EXERCISE AIM - Give back exactly the lines of the data below, starting with the line that has "dresser: (393, 500)" and going on through the line that has "window: (549, 558) -> (402, 422), removed".

DATA -
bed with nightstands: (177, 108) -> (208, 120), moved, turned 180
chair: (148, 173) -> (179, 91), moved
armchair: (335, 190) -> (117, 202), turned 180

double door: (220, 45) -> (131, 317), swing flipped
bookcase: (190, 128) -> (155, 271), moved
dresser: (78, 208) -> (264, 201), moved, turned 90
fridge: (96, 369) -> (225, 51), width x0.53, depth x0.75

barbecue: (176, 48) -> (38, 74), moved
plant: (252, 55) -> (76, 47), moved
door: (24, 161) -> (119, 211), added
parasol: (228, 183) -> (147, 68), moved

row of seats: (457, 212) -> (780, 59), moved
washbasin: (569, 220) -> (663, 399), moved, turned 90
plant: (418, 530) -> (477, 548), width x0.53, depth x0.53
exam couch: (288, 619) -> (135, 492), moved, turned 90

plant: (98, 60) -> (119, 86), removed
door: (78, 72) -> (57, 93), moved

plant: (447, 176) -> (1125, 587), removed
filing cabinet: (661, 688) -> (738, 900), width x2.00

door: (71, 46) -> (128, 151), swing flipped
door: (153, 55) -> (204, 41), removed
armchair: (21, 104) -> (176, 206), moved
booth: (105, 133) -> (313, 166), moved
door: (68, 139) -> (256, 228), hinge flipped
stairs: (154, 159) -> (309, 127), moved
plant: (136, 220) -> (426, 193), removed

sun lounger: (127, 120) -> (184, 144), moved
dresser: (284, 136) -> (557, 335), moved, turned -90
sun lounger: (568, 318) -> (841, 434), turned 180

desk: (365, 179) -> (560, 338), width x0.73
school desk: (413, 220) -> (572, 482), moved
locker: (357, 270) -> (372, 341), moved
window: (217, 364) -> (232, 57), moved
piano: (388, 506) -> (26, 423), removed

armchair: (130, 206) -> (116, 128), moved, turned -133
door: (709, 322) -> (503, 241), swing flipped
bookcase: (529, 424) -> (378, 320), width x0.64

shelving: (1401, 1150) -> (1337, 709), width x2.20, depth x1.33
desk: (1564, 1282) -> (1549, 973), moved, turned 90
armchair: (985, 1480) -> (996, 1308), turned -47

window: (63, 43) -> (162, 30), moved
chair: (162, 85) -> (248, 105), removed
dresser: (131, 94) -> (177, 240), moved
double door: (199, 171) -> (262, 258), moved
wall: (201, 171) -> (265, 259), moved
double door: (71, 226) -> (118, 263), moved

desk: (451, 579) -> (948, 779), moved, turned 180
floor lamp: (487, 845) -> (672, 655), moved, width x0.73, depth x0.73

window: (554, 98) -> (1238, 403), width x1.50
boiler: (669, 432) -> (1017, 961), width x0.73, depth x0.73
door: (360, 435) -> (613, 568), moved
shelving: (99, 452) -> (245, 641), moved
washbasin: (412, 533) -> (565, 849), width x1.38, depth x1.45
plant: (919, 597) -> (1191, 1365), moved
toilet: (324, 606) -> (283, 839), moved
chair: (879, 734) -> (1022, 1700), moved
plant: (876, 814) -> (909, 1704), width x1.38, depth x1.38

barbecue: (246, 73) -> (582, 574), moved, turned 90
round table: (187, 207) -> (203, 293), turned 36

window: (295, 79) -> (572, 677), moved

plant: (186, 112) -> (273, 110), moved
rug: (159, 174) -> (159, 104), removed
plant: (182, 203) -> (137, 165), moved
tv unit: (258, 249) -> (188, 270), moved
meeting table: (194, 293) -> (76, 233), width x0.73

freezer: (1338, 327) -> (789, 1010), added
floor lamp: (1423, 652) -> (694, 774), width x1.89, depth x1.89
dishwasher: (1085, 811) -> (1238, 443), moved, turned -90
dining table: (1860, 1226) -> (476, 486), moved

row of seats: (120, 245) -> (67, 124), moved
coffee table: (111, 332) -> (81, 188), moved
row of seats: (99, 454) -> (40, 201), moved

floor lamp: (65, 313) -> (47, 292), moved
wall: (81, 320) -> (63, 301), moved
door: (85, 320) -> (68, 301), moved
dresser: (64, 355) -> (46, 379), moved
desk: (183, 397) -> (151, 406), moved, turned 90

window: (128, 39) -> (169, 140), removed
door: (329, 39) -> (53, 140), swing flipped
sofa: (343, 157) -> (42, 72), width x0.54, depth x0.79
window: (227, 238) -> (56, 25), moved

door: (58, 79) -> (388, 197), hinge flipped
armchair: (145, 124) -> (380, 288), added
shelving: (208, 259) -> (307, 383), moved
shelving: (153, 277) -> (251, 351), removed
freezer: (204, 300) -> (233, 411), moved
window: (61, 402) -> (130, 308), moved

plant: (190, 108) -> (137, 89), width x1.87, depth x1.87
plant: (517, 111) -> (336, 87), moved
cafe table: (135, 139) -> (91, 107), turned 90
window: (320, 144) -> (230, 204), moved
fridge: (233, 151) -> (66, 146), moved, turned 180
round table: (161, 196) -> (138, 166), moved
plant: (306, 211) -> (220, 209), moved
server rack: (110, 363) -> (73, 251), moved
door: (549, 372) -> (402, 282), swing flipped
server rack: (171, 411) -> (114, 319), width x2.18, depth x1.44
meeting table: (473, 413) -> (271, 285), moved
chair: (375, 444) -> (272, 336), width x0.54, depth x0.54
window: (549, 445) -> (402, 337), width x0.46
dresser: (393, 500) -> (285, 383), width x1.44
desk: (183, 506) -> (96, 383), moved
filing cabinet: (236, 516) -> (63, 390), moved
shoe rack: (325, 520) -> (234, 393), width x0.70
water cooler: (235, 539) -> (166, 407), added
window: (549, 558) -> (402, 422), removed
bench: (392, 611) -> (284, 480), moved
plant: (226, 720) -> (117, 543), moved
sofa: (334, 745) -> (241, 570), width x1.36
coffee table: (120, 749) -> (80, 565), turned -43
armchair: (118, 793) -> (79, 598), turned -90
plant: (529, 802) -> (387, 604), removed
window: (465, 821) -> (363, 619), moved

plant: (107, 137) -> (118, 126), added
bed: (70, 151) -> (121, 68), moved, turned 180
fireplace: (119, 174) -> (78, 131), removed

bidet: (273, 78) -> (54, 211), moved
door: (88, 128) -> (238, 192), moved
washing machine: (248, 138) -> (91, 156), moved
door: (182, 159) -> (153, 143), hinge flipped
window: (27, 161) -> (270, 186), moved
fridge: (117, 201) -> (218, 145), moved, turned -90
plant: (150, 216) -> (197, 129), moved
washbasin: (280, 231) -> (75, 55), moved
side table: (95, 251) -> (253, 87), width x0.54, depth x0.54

RESULT OF THE TASK -
dresser: (393, 500) -> (285, 383), width x1.44
desk: (183, 506) -> (96, 383), moved
filing cabinet: (236, 516) -> (63, 390), moved
shoe rack: (325, 520) -> (234, 393), width x0.70
water cooler: (235, 539) -> (166, 407), added
window: (549, 558) -> (402, 422), removed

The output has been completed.